[Activity]: The entries below need to be written out exactly, with no pictures included.

>>>>

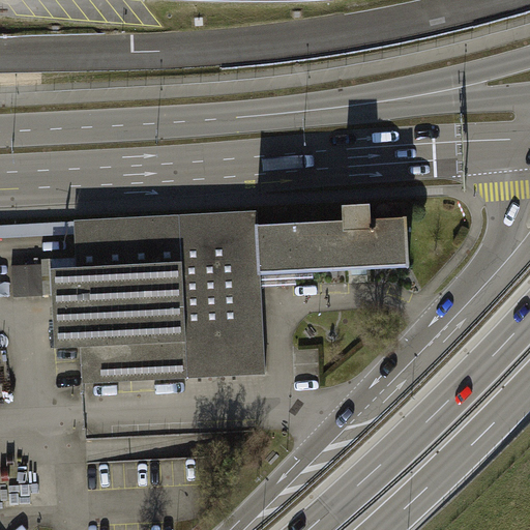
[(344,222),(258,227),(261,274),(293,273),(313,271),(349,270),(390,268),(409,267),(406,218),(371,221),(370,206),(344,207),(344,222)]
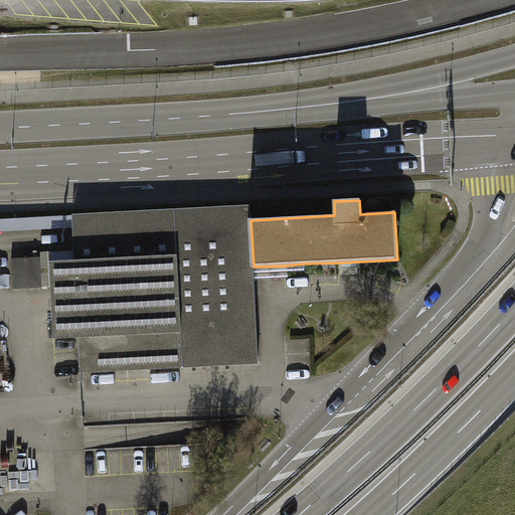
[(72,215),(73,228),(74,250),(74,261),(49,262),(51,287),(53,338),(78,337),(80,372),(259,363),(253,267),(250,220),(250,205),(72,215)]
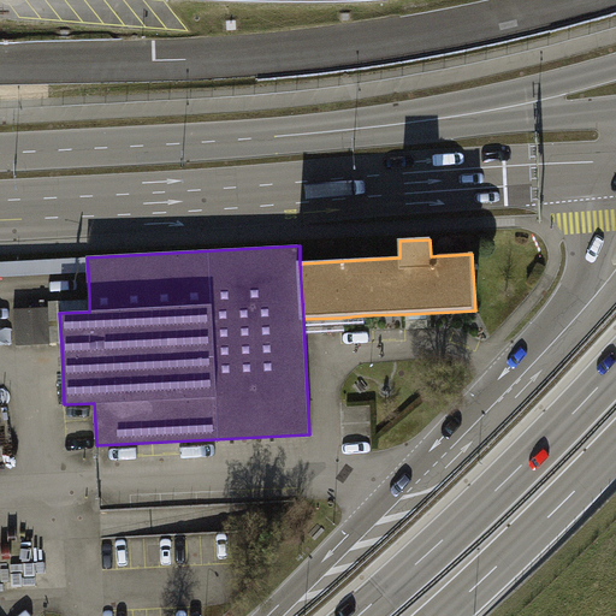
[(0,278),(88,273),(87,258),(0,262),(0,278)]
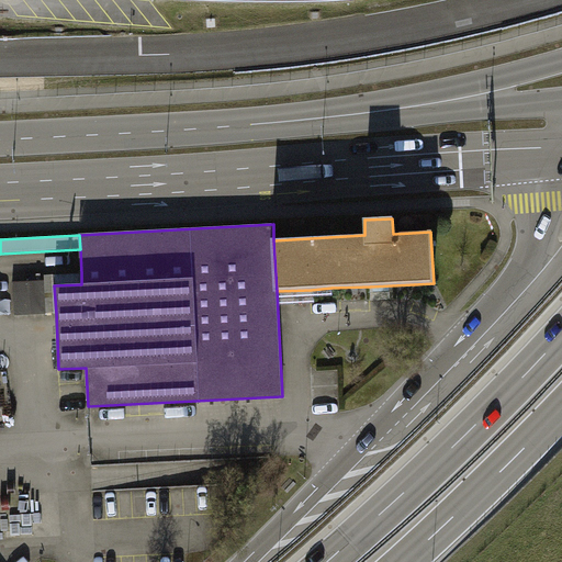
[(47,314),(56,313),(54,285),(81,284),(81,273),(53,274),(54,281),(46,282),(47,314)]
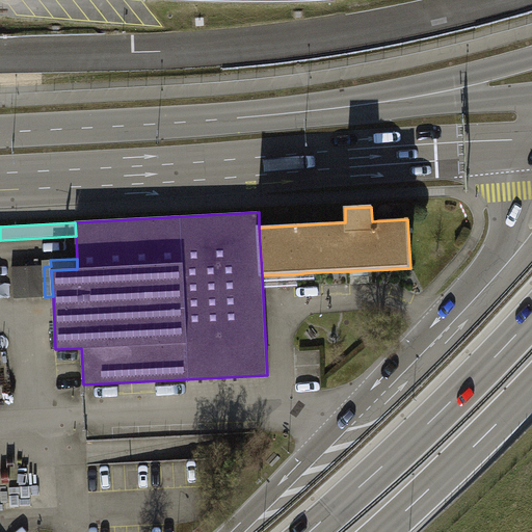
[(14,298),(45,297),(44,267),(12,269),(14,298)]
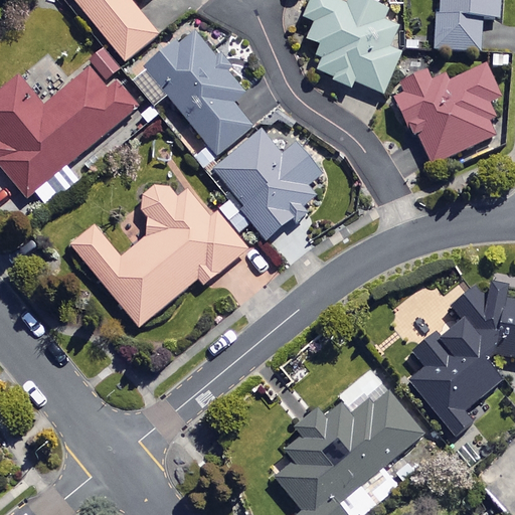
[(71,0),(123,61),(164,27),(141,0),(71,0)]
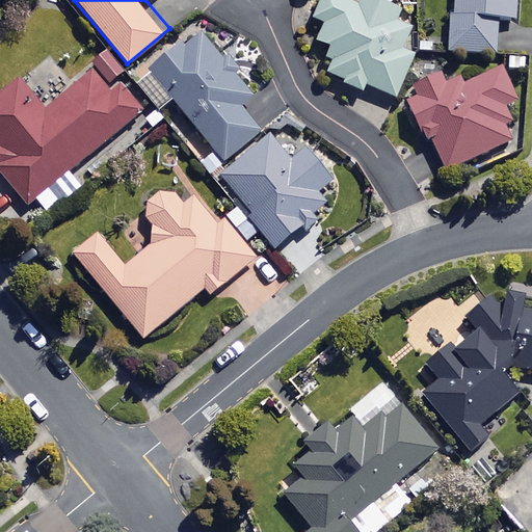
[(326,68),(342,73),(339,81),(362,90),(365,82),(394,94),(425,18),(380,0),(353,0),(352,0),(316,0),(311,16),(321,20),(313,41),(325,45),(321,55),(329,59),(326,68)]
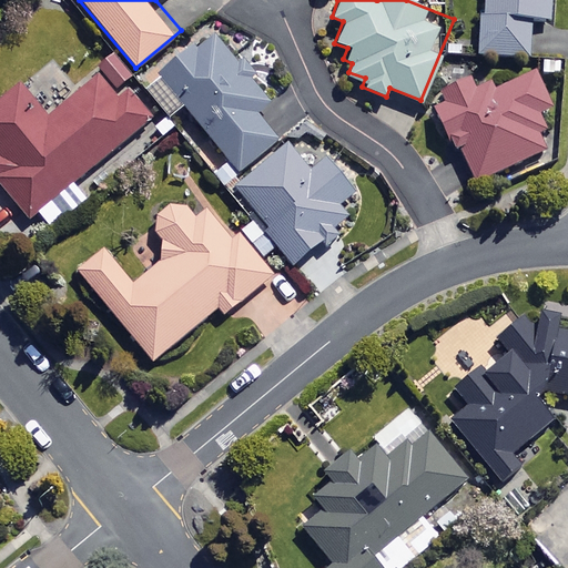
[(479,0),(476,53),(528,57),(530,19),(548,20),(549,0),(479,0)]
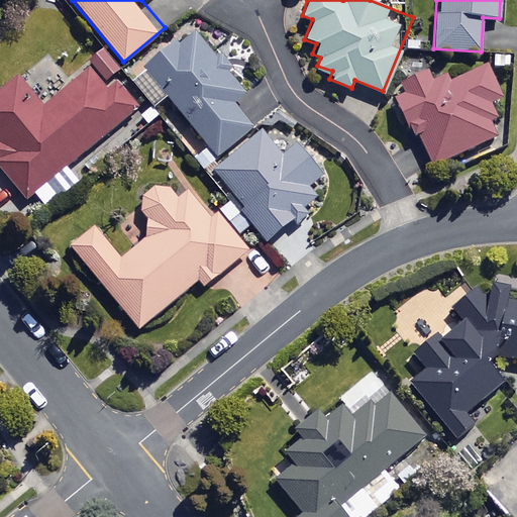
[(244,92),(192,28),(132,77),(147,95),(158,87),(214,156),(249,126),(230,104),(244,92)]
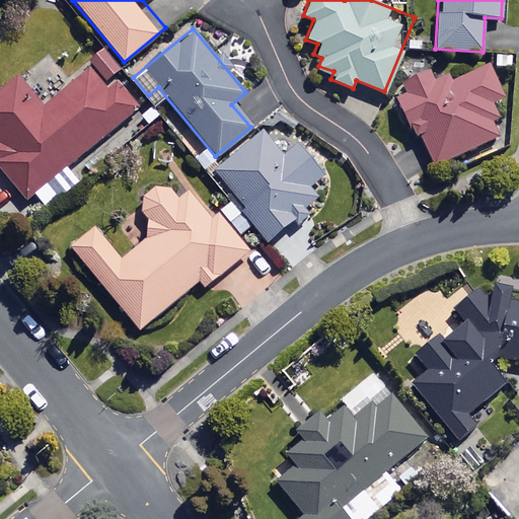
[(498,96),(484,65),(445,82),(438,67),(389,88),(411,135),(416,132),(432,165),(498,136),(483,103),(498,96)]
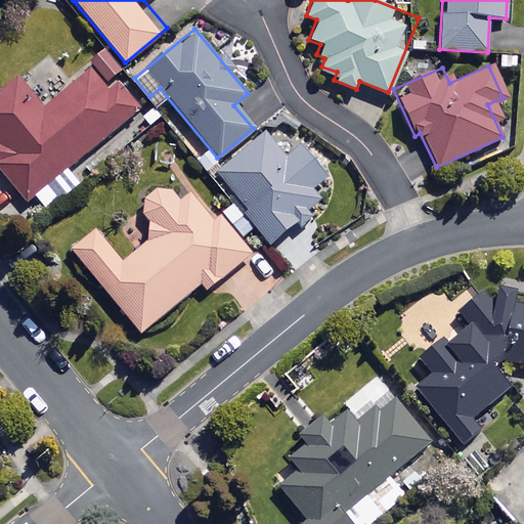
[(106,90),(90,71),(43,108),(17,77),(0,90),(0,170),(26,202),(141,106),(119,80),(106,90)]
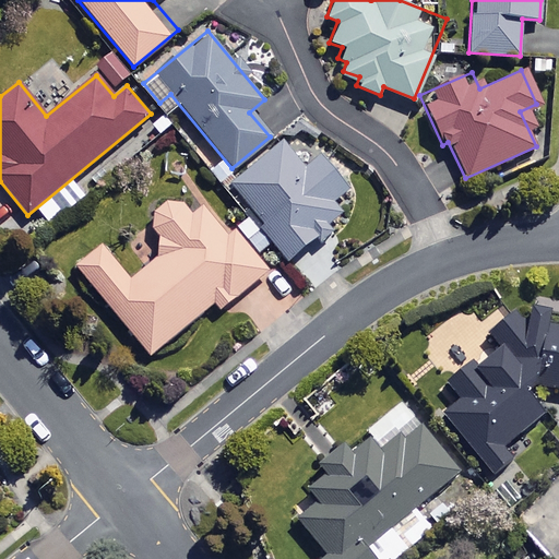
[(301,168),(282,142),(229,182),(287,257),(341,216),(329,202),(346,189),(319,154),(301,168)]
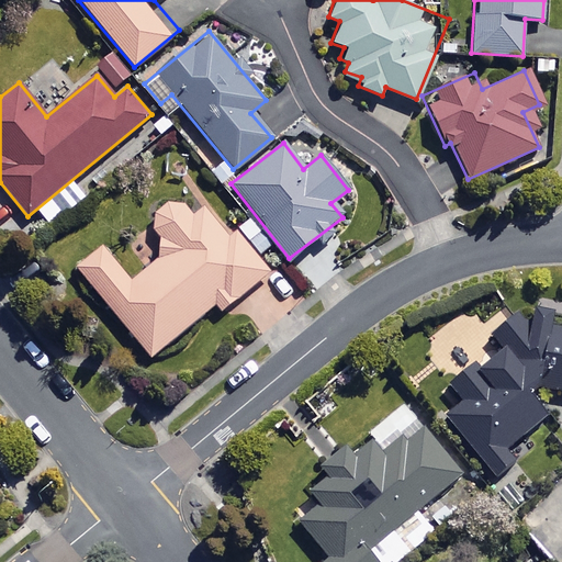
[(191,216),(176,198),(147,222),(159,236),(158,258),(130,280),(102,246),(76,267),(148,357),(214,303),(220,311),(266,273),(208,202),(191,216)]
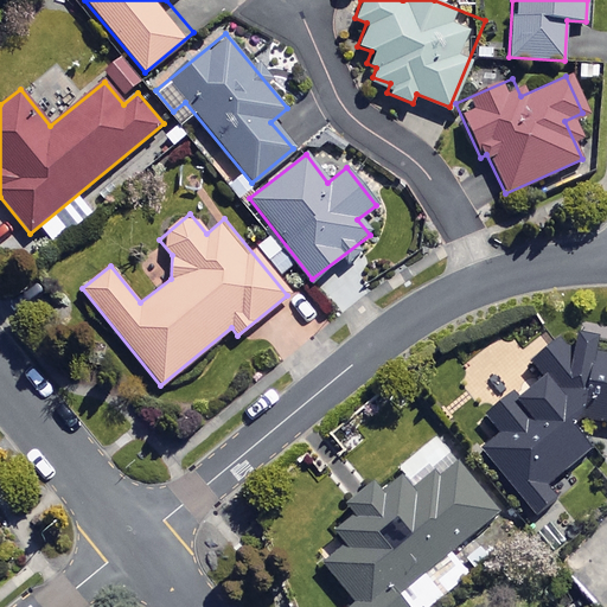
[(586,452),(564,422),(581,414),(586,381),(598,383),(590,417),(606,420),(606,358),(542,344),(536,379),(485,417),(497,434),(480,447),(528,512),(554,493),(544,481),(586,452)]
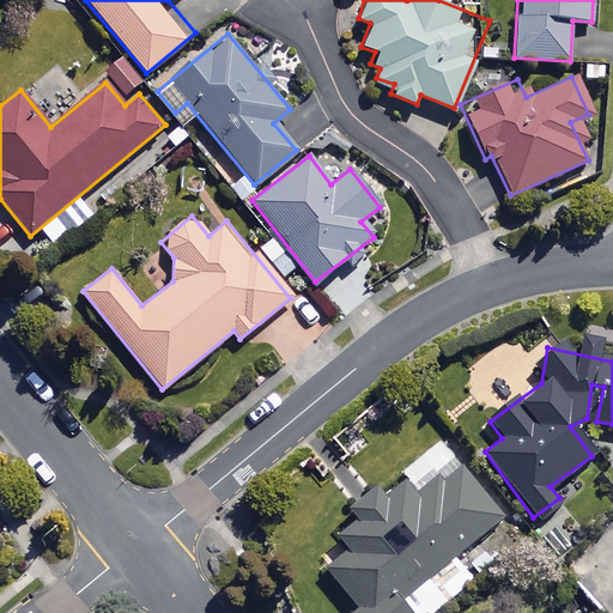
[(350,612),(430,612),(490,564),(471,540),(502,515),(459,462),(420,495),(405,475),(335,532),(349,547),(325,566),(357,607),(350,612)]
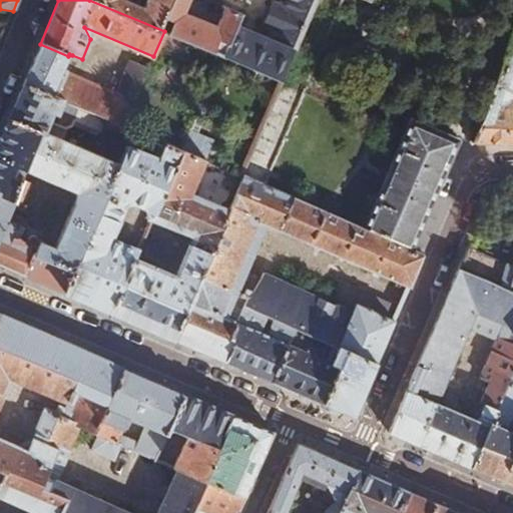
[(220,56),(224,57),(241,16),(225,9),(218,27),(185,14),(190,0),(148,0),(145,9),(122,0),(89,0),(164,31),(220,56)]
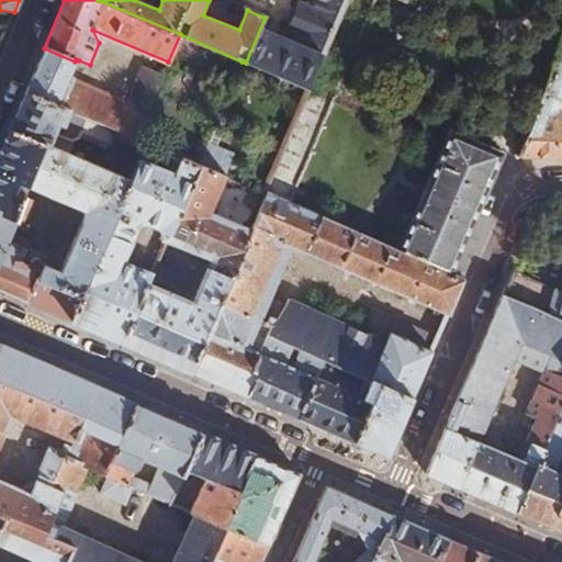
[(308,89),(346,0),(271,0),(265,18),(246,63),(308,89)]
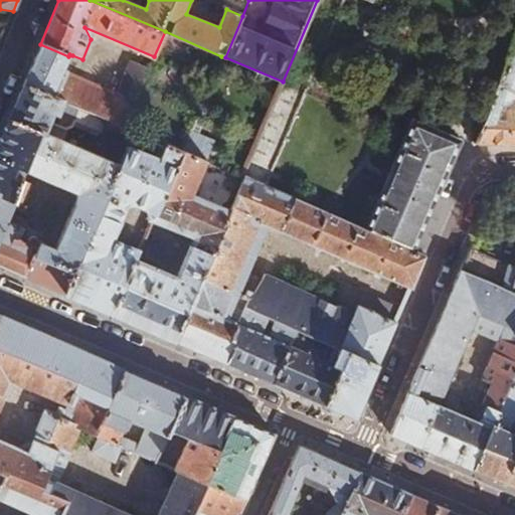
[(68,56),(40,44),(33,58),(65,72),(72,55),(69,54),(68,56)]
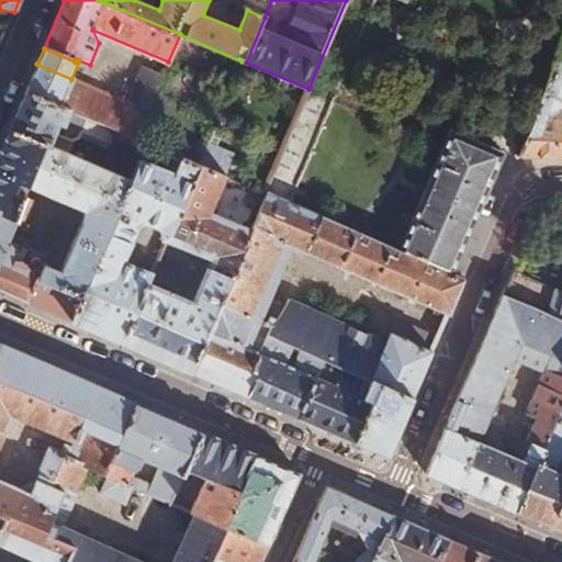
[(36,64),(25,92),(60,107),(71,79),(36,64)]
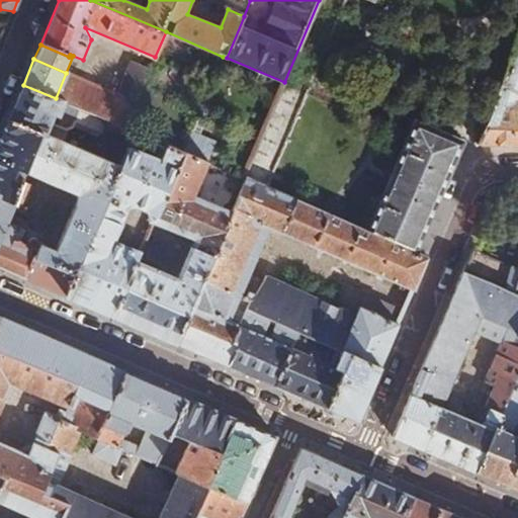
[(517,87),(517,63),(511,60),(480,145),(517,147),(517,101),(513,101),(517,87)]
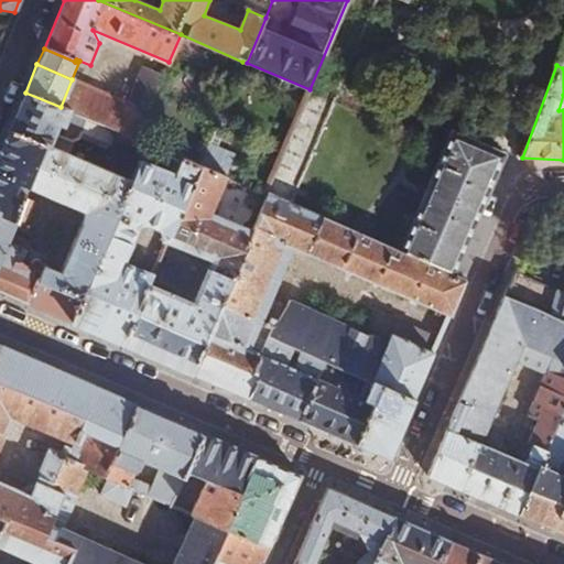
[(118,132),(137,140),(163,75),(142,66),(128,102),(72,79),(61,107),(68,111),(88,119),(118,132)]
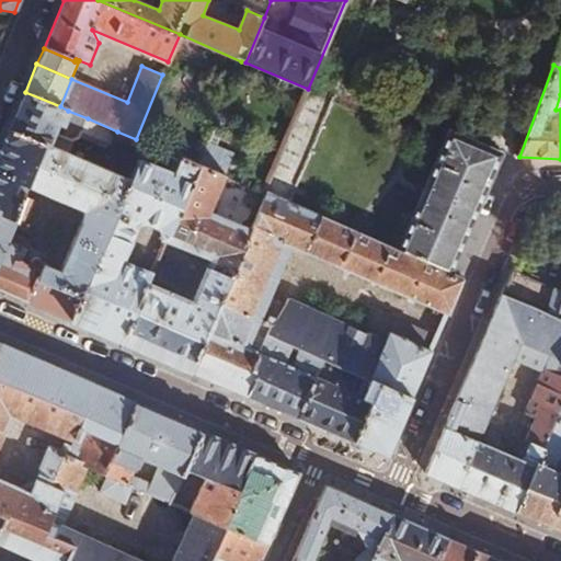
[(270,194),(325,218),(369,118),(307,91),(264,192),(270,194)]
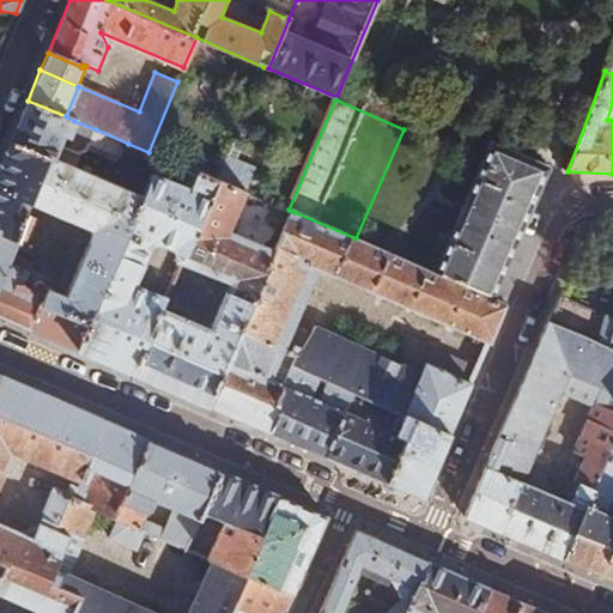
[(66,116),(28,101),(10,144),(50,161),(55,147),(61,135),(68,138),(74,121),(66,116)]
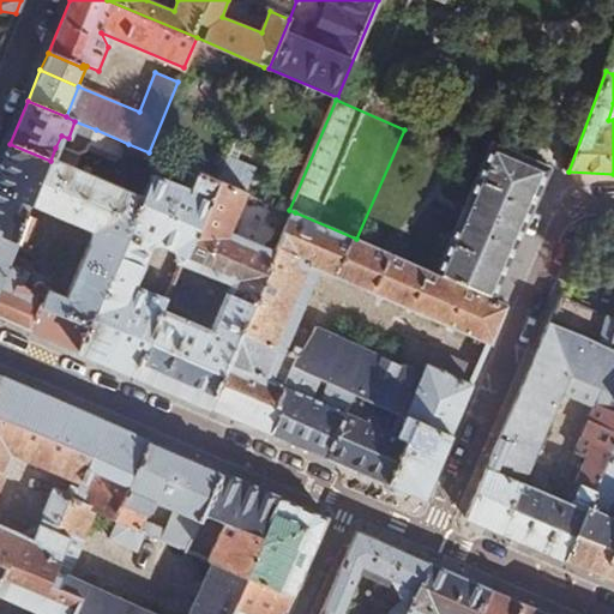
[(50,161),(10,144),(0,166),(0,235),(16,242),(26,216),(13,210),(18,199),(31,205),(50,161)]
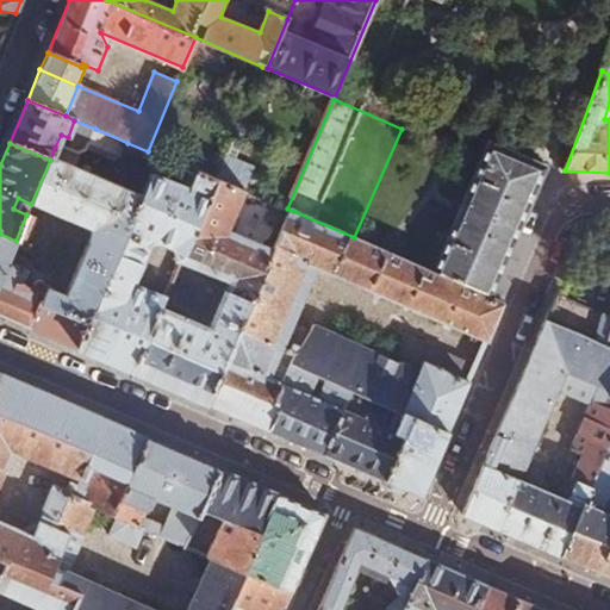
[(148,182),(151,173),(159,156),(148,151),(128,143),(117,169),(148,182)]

<<<<

[Answer to this task]:
[(344,222),(258,227),(261,274),(293,273),(313,271),(349,270),(390,268),(409,267),(406,218),(371,221),(370,206),(344,207),(344,222)]
[(72,215),(73,228),(74,250),(74,261),(49,262),(51,287),(53,338),(78,337),(80,372),(259,363),(253,267),(250,220),(250,205),(72,215)]
[(0,278),(88,273),(87,258),(0,262),(0,278)]
[(47,314),(56,313),(54,285),(81,284),(81,273),(53,274),(54,281),(46,282),(47,314)]
[(14,298),(45,297),(44,267),(12,269),(14,298)]
[(71,0),(123,61),(164,27),(141,0),(71,0)]
[(326,68),(342,73),(339,81),(362,90),(365,82),(394,94),(425,18),(380,0),(353,0),(352,0),(316,0),(311,16),(321,20),(313,41),(325,45),(321,55),(329,59),(326,68)]
[(479,0),(476,53),(528,57),(530,19),(548,20),(549,0),(479,0)]
[(244,92),(192,28),(132,77),(147,95),(158,87),(214,156),(249,126),(230,104),(244,92)]
[(498,96),(484,65),(445,82),(438,67),(389,88),(411,135),(416,132),(432,165),(498,136),(483,103),(498,96)]
[(106,90),(90,71),(43,108),(17,77),(0,90),(0,170),(26,202),(141,106),(119,80),(106,90)]
[(301,168),(282,142),(229,182),(287,257),(341,216),(329,202),(346,189),(319,154),(301,168)]
[(191,216),(176,198),(147,222),(159,236),(158,258),(130,280),(102,246),(76,267),(148,357),(214,303),(220,311),(266,273),(208,202),(191,216)]
[(586,452),(564,422),(581,414),(586,381),(598,383),(590,417),(606,420),(606,358),(542,344),(536,379),(485,417),(497,434),(480,447),(528,512),(554,493),(544,481),(586,452)]
[(350,612),(430,612),(490,564),(471,540),(502,515),(459,462),(420,495),(405,475),(335,532),(349,547),(325,566),(357,607),(350,612)]
[(220,56),(224,57),(241,16),(225,9),(218,27),(185,14),(190,0),(148,0),(145,9),(122,0),(89,0),(164,31),(220,56)]
[(308,89),(346,0),(271,0),(265,18),(246,63),(308,89)]
[(68,56),(40,44),(33,58),(65,72),(72,55),(69,54),(68,56)]
[(36,64),(25,92),(60,107),(71,79),(36,64)]
[(517,87),(517,63),(511,60),(480,145),(517,147),(517,101),(513,101),(517,87)]
[(118,132),(137,140),(163,75),(142,66),(128,102),(72,79),(61,107),(68,111),(88,119),(118,132)]
[(270,194),(325,218),(369,118),(307,91),(264,192),(270,194)]
[(66,116),(28,101),(10,144),(50,161),(55,147),(61,135),(68,138),(74,121),(66,116)]
[(50,161),(10,144),(0,166),(0,235),(16,242),(26,216),(13,210),(18,199),(31,205),(50,161)]
[(148,182),(151,173),(159,156),(148,151),(128,143),(117,169),(148,182)]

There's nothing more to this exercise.